** DATA follows **
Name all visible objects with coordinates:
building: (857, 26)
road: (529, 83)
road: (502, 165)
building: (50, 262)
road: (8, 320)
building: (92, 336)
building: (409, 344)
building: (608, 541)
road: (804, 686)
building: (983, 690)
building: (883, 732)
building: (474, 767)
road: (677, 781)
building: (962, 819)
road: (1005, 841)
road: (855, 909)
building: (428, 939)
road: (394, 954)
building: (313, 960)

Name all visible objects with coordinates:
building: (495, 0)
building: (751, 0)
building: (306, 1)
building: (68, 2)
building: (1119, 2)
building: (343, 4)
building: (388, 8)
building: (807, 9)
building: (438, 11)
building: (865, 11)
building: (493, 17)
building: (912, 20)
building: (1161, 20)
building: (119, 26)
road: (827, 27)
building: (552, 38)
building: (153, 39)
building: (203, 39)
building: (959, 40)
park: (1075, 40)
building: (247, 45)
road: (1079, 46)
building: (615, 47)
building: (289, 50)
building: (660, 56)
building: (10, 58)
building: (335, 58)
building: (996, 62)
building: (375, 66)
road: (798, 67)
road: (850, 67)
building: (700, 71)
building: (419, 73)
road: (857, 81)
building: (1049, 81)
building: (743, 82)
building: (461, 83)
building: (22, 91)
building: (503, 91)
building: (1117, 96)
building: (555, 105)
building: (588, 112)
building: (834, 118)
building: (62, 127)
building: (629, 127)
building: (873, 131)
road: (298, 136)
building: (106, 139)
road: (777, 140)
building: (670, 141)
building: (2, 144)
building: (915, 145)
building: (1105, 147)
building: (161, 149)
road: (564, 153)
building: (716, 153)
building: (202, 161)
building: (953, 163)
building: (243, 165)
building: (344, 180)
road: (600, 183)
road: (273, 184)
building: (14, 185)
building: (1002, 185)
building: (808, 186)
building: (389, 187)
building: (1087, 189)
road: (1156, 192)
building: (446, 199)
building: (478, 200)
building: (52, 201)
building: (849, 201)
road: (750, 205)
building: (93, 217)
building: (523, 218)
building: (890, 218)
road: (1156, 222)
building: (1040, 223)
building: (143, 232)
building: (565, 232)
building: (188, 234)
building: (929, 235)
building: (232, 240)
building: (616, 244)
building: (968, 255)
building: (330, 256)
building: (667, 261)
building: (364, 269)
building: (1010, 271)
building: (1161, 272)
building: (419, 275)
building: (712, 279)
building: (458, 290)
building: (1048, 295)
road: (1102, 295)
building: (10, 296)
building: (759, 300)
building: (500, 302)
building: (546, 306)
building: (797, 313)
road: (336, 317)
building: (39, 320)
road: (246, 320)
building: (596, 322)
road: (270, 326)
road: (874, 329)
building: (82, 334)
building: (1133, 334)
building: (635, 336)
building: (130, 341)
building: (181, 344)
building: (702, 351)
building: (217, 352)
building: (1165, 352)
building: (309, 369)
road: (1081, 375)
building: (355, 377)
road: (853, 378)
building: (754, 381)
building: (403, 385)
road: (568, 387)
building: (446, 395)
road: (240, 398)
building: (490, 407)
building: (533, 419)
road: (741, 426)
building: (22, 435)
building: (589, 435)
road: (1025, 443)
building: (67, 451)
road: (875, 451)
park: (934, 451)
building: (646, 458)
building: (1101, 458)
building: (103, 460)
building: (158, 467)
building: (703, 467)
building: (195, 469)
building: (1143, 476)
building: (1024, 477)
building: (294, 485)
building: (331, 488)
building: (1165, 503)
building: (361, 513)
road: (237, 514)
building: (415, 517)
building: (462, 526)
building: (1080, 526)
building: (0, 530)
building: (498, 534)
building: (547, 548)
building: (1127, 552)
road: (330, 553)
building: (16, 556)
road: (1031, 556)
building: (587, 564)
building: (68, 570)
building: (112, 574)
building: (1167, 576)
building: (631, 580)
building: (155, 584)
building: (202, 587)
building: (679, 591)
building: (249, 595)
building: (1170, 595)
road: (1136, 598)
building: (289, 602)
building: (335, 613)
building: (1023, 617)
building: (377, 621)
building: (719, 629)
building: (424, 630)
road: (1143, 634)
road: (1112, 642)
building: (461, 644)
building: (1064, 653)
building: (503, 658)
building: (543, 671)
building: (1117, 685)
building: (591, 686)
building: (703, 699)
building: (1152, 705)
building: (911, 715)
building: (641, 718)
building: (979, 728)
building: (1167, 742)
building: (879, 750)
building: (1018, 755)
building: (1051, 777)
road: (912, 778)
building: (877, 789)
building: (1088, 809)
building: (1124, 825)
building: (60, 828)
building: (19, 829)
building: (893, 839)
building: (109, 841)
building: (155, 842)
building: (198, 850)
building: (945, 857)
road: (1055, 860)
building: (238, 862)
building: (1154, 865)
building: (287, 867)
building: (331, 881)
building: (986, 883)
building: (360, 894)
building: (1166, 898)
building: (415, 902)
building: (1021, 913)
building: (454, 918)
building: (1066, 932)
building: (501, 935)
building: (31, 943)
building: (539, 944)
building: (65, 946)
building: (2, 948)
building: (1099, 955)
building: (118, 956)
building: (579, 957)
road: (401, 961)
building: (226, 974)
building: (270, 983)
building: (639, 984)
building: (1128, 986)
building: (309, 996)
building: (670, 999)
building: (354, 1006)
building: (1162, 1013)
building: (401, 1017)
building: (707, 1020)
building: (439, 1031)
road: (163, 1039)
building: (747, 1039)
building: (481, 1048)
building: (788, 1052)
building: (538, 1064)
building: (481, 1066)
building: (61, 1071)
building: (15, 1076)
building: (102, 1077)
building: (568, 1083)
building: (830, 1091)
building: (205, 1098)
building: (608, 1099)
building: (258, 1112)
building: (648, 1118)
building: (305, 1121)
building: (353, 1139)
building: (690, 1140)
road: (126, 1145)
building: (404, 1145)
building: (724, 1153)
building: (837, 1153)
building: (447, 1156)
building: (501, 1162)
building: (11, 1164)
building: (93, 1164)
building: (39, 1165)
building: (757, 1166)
** End of DATA **
▶ [TO-DO ITEM]: Type out all of the material again, word for word.

▶ [EXERCISE OUTPUT]:
Name all visible objects with coordinates:
building: (857, 26)
road: (529, 83)
road: (502, 165)
building: (50, 262)
road: (8, 320)
building: (92, 336)
building: (409, 344)
building: (608, 541)
road: (804, 686)
building: (983, 690)
building: (883, 732)
building: (474, 767)
road: (677, 781)
building: (962, 819)
road: (1005, 841)
road: (855, 909)
building: (428, 939)
road: (394, 954)
building: (313, 960)

Name all visible objects with coordinates:
building: (495, 0)
building: (751, 0)
building: (306, 1)
building: (68, 2)
building: (1119, 2)
building: (343, 4)
building: (388, 8)
building: (807, 9)
building: (438, 11)
building: (865, 11)
building: (493, 17)
building: (912, 20)
building: (1161, 20)
building: (119, 26)
road: (827, 27)
building: (552, 38)
building: (153, 39)
building: (203, 39)
building: (959, 40)
park: (1075, 40)
building: (247, 45)
road: (1079, 46)
building: (615, 47)
building: (289, 50)
building: (660, 56)
building: (10, 58)
building: (335, 58)
building: (996, 62)
building: (375, 66)
road: (798, 67)
road: (850, 67)
building: (700, 71)
building: (419, 73)
road: (857, 81)
building: (1049, 81)
building: (743, 82)
building: (461, 83)
building: (22, 91)
building: (503, 91)
building: (1117, 96)
building: (555, 105)
building: (588, 112)
building: (834, 118)
building: (62, 127)
building: (629, 127)
building: (873, 131)
road: (298, 136)
building: (106, 139)
road: (777, 140)
building: (670, 141)
building: (2, 144)
building: (915, 145)
building: (1105, 147)
building: (161, 149)
road: (564, 153)
building: (716, 153)
building: (202, 161)
building: (953, 163)
building: (243, 165)
building: (344, 180)
road: (600, 183)
road: (273, 184)
building: (14, 185)
building: (1002, 185)
building: (808, 186)
building: (389, 187)
building: (1087, 189)
road: (1156, 192)
building: (446, 199)
building: (478, 200)
building: (52, 201)
building: (849, 201)
road: (750, 205)
building: (93, 217)
building: (523, 218)
building: (890, 218)
road: (1156, 222)
building: (1040, 223)
building: (143, 232)
building: (565, 232)
building: (188, 234)
building: (929, 235)
building: (232, 240)
building: (616, 244)
building: (968, 255)
building: (330, 256)
building: (667, 261)
building: (364, 269)
building: (1010, 271)
building: (1161, 272)
building: (419, 275)
building: (712, 279)
building: (458, 290)
building: (1048, 295)
road: (1102, 295)
building: (10, 296)
building: (759, 300)
building: (500, 302)
building: (546, 306)
building: (797, 313)
road: (336, 317)
building: (39, 320)
road: (246, 320)
building: (596, 322)
road: (270, 326)
road: (874, 329)
building: (82, 334)
building: (1133, 334)
building: (635, 336)
building: (130, 341)
building: (181, 344)
building: (702, 351)
building: (217, 352)
building: (1165, 352)
building: (309, 369)
road: (1081, 375)
building: (355, 377)
road: (853, 378)
building: (754, 381)
building: (403, 385)
road: (568, 387)
building: (446, 395)
road: (240, 398)
building: (490, 407)
building: (533, 419)
road: (741, 426)
building: (22, 435)
building: (589, 435)
road: (1025, 443)
building: (67, 451)
road: (875, 451)
park: (934, 451)
building: (646, 458)
building: (1101, 458)
building: (103, 460)
building: (158, 467)
building: (703, 467)
building: (195, 469)
building: (1143, 476)
building: (1024, 477)
building: (294, 485)
building: (331, 488)
building: (1165, 503)
building: (361, 513)
road: (237, 514)
building: (415, 517)
building: (462, 526)
building: (1080, 526)
building: (0, 530)
building: (498, 534)
building: (547, 548)
building: (1127, 552)
road: (330, 553)
building: (16, 556)
road: (1031, 556)
building: (587, 564)
building: (68, 570)
building: (112, 574)
building: (1167, 576)
building: (631, 580)
building: (155, 584)
building: (202, 587)
building: (679, 591)
building: (249, 595)
building: (1170, 595)
road: (1136, 598)
building: (289, 602)
building: (335, 613)
building: (1023, 617)
building: (377, 621)
building: (719, 629)
building: (424, 630)
road: (1143, 634)
road: (1112, 642)
building: (461, 644)
building: (1064, 653)
building: (503, 658)
building: (543, 671)
building: (1117, 685)
building: (591, 686)
building: (703, 699)
building: (1152, 705)
building: (911, 715)
building: (641, 718)
building: (979, 728)
building: (1167, 742)
building: (879, 750)
building: (1018, 755)
building: (1051, 777)
road: (912, 778)
building: (877, 789)
building: (1088, 809)
building: (1124, 825)
building: (60, 828)
building: (19, 829)
building: (893, 839)
building: (109, 841)
building: (155, 842)
building: (198, 850)
building: (945, 857)
road: (1055, 860)
building: (238, 862)
building: (1154, 865)
building: (287, 867)
building: (331, 881)
building: (986, 883)
building: (360, 894)
building: (1166, 898)
building: (415, 902)
building: (1021, 913)
building: (454, 918)
building: (1066, 932)
building: (501, 935)
building: (31, 943)
building: (539, 944)
building: (65, 946)
building: (2, 948)
building: (1099, 955)
building: (118, 956)
building: (579, 957)
road: (401, 961)
building: (226, 974)
building: (270, 983)
building: (639, 984)
building: (1128, 986)
building: (309, 996)
building: (670, 999)
building: (354, 1006)
building: (1162, 1013)
building: (401, 1017)
building: (707, 1020)
building: (439, 1031)
road: (163, 1039)
building: (747, 1039)
building: (481, 1048)
building: (788, 1052)
building: (538, 1064)
building: (481, 1066)
building: (61, 1071)
building: (15, 1076)
building: (102, 1077)
building: (568, 1083)
building: (830, 1091)
building: (205, 1098)
building: (608, 1099)
building: (258, 1112)
building: (648, 1118)
building: (305, 1121)
building: (353, 1139)
building: (690, 1140)
road: (126, 1145)
building: (404, 1145)
building: (724, 1153)
building: (837, 1153)
building: (447, 1156)
building: (501, 1162)
building: (11, 1164)
building: (93, 1164)
building: (39, 1165)
building: (757, 1166)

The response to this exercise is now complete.